REQUEST:
Find the word "degrees" in the records and copy every line where it occurs.

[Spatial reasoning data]
━━━━━━

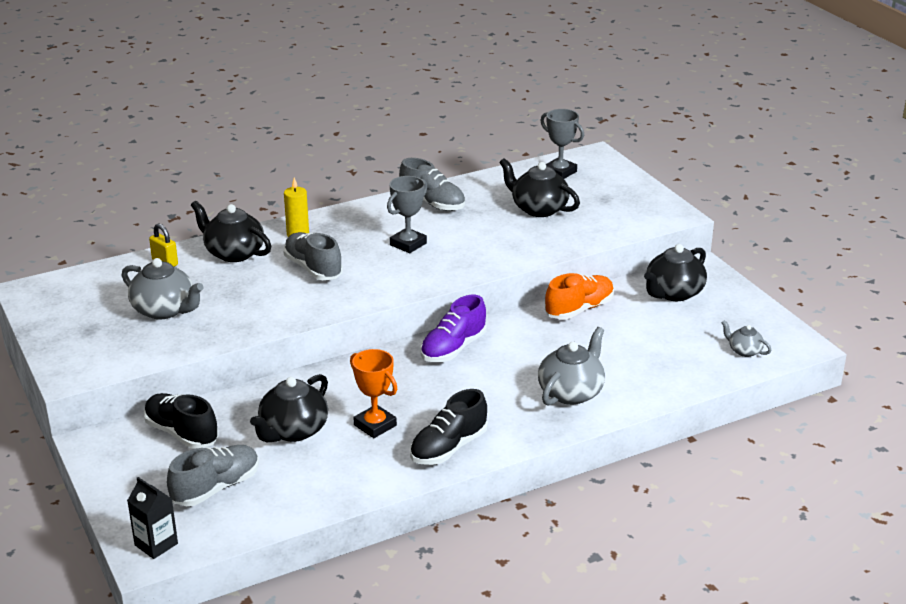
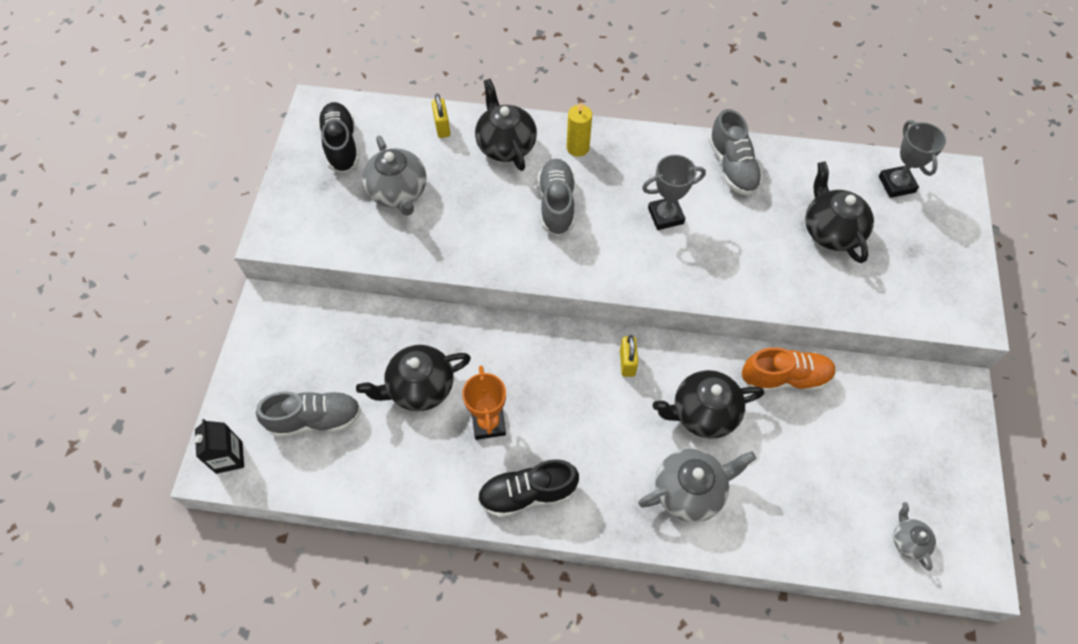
camera: 35 degrees right, 30 degrees up
(182, 433) = (336, 335): black shoe -> black shoe (341, 145)
(453, 348) = (627, 363): purple shoe -> yellow padlock
(673, 293) = (899, 410): black teapot -> black teapot (703, 413)

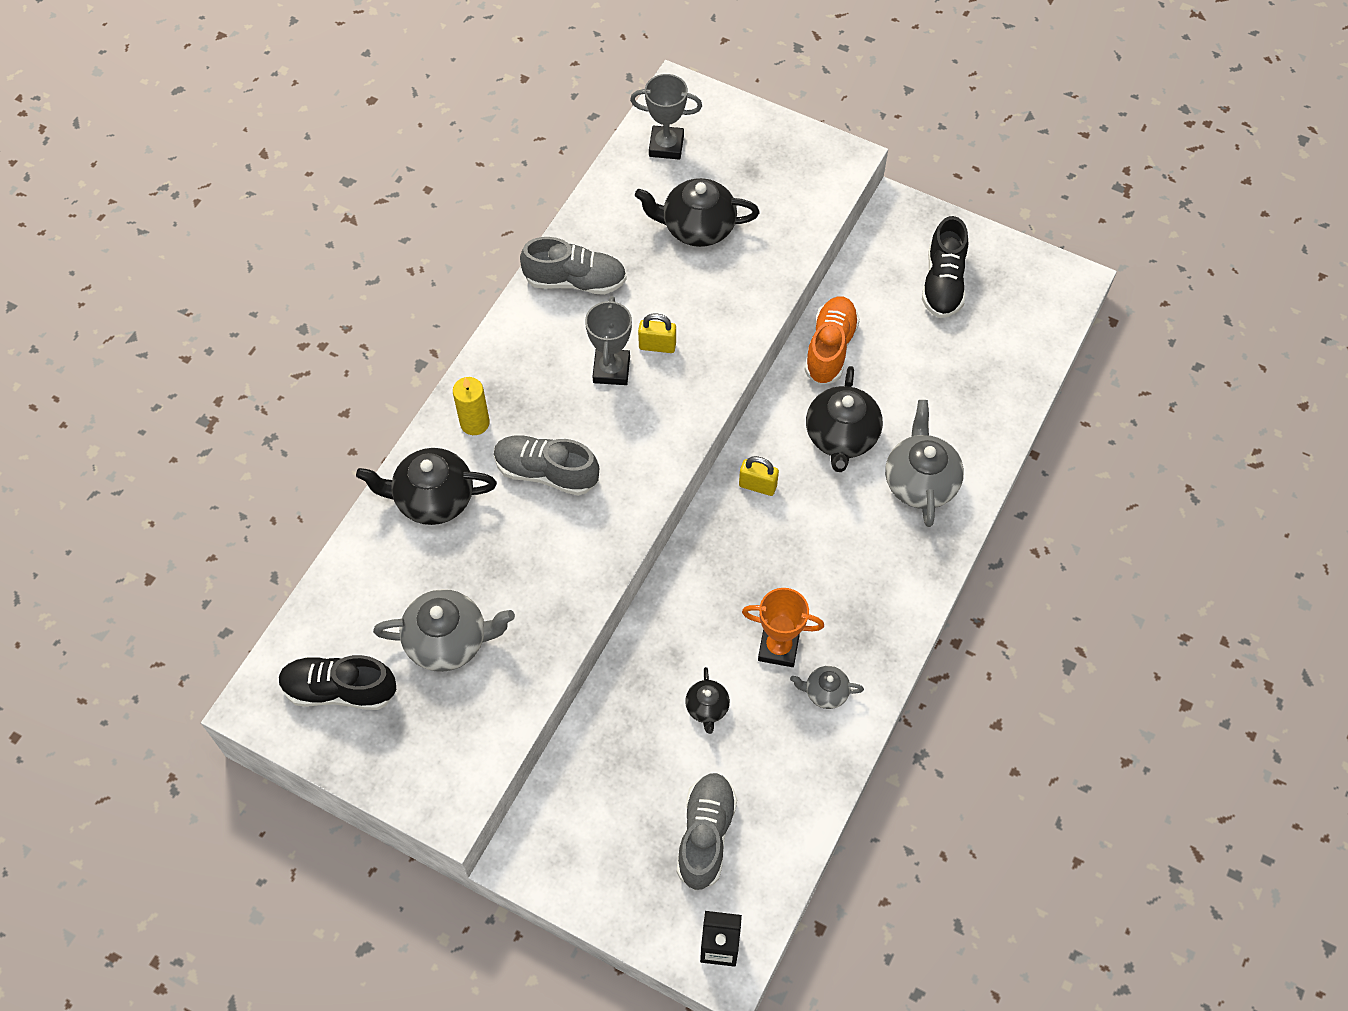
camera: 70 degrees left, 0 degrees up
(419, 387) = (707, 708): black teapot -> black teapot, size x0.53
(442, 127) = (369, 561): yellow padlock -> yellow padlock (657, 346)
(527, 493) = (873, 634): black shoe -> black shoe (943, 283)
(908, 541) = (1027, 321): grey teapot -> grey teapot (825, 692)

━━━━━━

WORKED SOLUTION:
camera: 35 degrees right, 30 degrees up
camera: 70 degrees left, 0 degrees up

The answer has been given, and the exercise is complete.